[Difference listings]
-- Opening Marker --
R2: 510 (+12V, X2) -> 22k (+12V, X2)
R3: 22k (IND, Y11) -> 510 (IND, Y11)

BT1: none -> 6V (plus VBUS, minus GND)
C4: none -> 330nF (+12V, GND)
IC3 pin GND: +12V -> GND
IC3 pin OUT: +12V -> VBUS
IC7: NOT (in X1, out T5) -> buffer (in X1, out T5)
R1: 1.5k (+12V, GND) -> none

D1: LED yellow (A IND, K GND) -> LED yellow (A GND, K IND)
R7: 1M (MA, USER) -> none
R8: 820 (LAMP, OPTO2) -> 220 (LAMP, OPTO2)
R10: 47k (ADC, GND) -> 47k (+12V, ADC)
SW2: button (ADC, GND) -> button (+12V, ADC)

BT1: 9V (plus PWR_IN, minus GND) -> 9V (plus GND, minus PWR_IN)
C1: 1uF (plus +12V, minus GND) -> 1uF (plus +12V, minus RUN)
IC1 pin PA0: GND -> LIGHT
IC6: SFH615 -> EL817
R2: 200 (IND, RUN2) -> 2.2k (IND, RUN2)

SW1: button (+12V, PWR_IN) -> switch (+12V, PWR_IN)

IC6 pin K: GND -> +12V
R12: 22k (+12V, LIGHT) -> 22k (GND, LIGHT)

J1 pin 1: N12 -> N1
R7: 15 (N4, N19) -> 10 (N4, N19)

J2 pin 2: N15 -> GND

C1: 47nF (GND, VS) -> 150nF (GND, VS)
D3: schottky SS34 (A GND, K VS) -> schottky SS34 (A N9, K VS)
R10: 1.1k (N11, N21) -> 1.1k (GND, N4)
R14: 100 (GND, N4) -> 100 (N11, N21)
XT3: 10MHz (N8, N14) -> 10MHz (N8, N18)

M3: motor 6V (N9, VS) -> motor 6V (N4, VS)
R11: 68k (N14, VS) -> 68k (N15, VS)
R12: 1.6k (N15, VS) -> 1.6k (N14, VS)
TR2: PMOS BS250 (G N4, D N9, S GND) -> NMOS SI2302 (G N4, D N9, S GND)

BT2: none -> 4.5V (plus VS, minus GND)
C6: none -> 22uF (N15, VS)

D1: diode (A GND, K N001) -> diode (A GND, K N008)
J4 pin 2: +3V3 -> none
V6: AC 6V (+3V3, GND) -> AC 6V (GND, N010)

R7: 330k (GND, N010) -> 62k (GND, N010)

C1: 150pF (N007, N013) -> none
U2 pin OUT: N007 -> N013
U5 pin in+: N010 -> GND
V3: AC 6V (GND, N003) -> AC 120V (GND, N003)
-- Closing Marker --
**Task directions:**
Write out only those lines that fall between the one containing "J4 pin 2: +3V3 -> none" and the end of the entries, the first and last included, exactly as they read.

**Exercise answer:**
J4 pin 2: +3V3 -> none
V6: AC 6V (+3V3, GND) -> AC 6V (GND, N010)

R7: 330k (GND, N010) -> 62k (GND, N010)

C1: 150pF (N007, N013) -> none
U2 pin OUT: N007 -> N013
U5 pin in+: N010 -> GND
V3: AC 6V (GND, N003) -> AC 120V (GND, N003)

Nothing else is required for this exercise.